━━━━━ Provided records
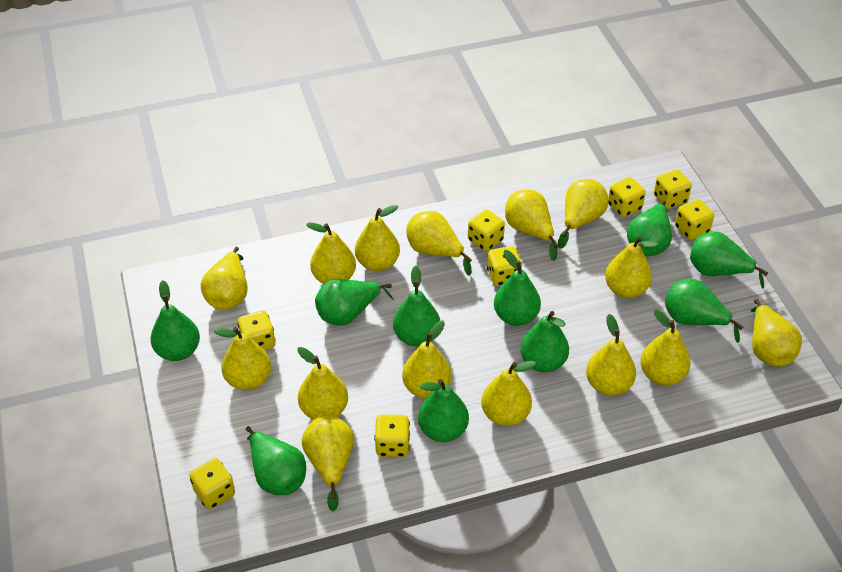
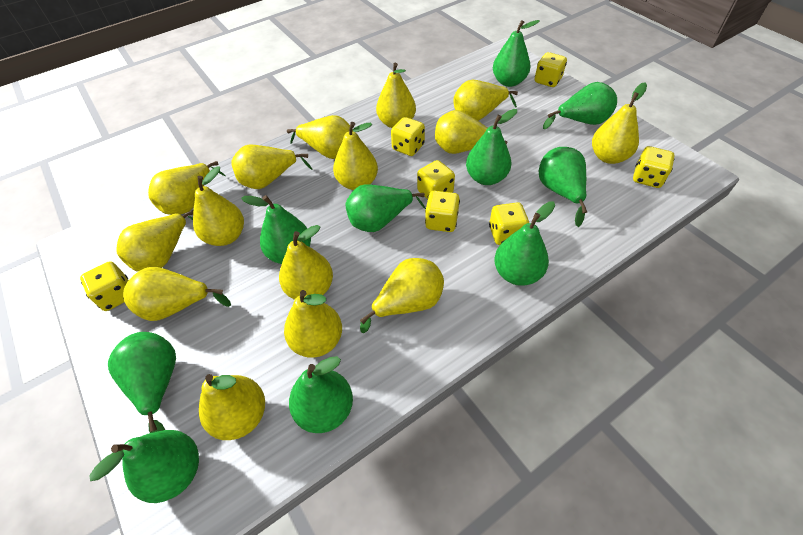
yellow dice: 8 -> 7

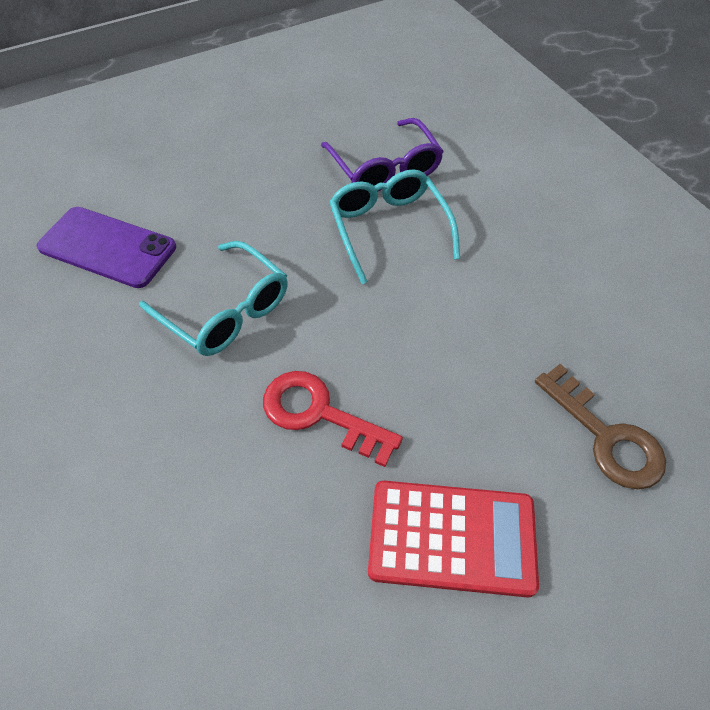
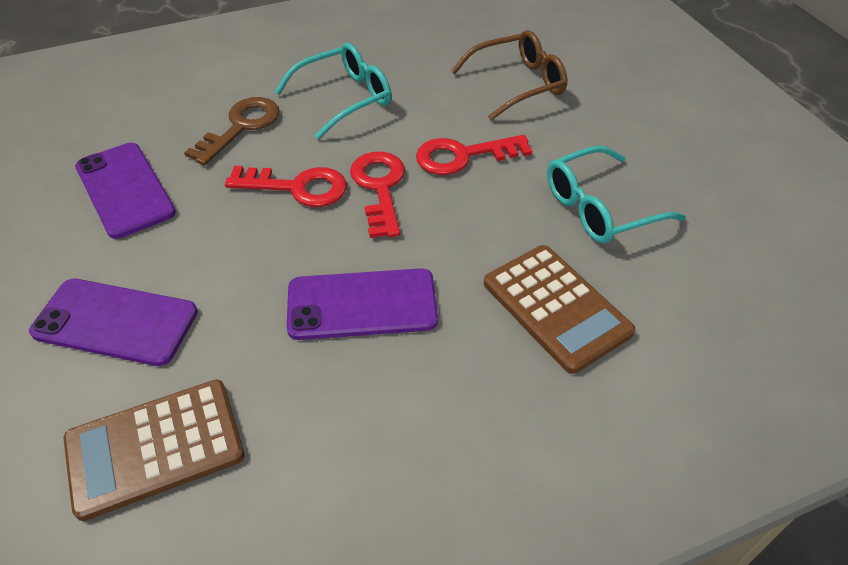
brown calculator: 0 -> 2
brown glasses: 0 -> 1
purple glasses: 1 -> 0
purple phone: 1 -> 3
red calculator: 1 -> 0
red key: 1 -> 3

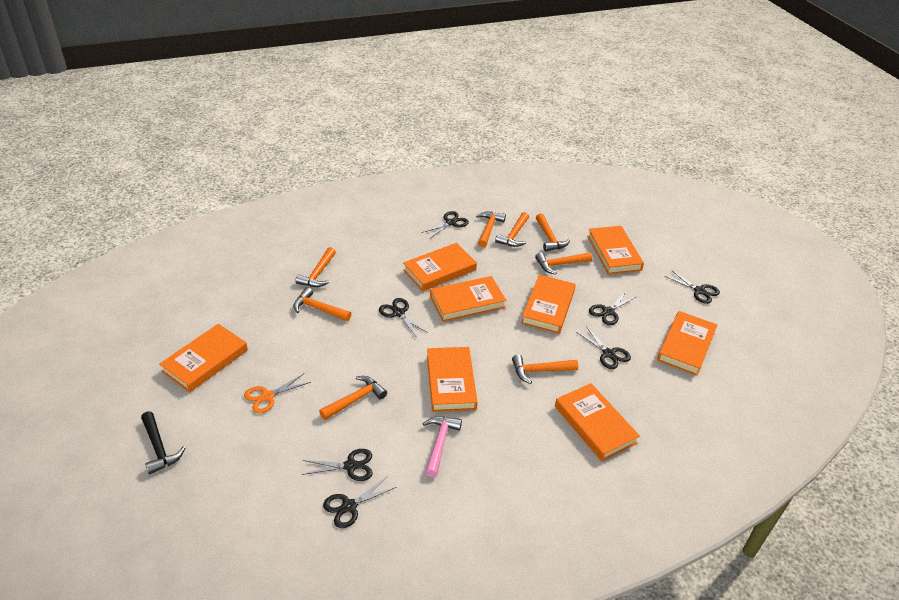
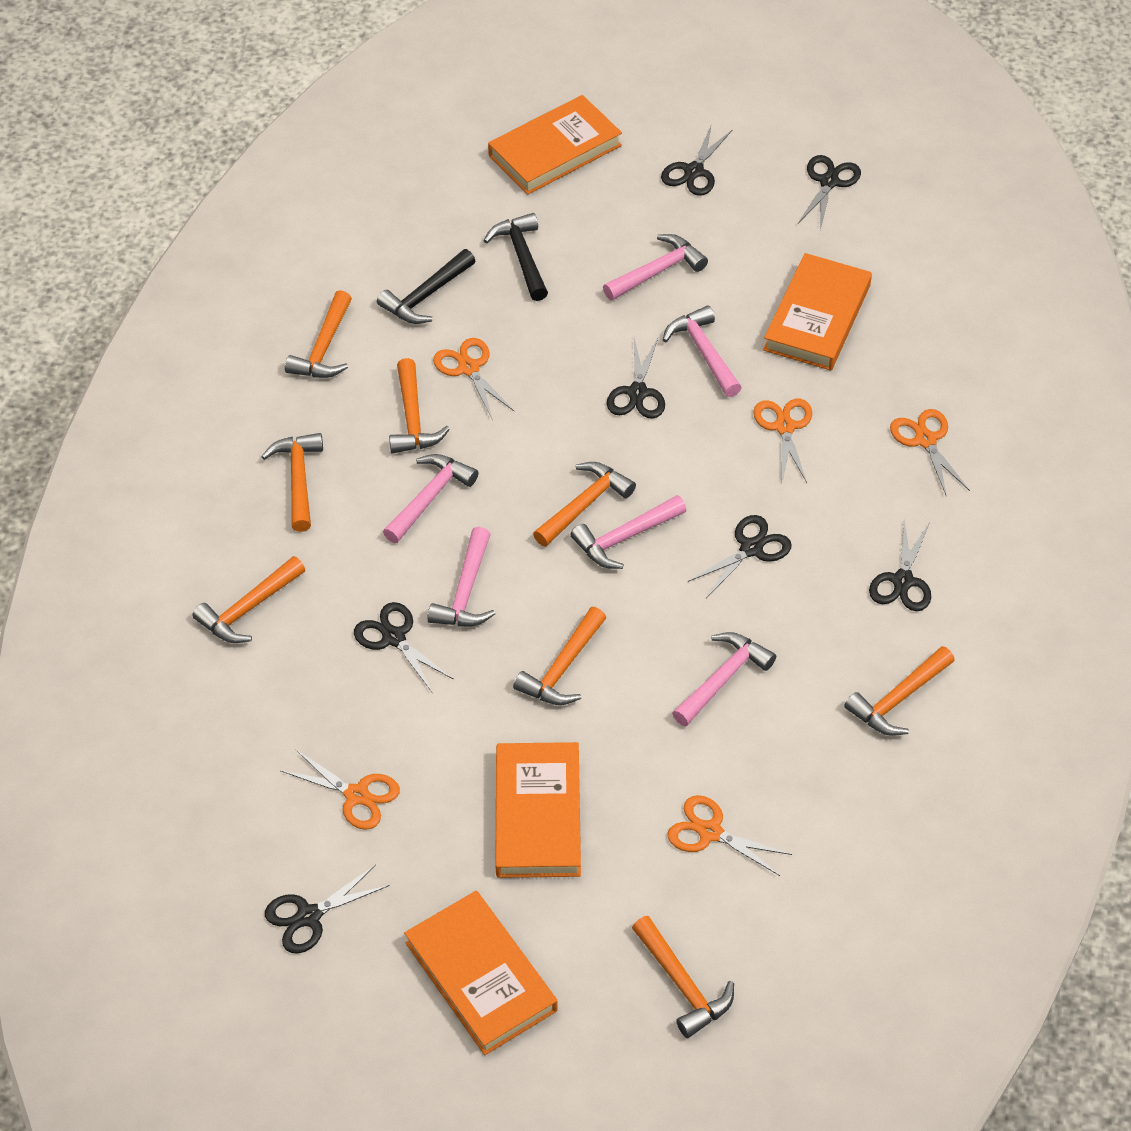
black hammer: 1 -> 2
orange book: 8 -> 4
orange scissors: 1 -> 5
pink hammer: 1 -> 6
━━━━━━━━━━
◆ **Prompt**: Could you work out how many lines of the data above contain the word "calculator"? Give only the number.

◆ **Result of the task**: 2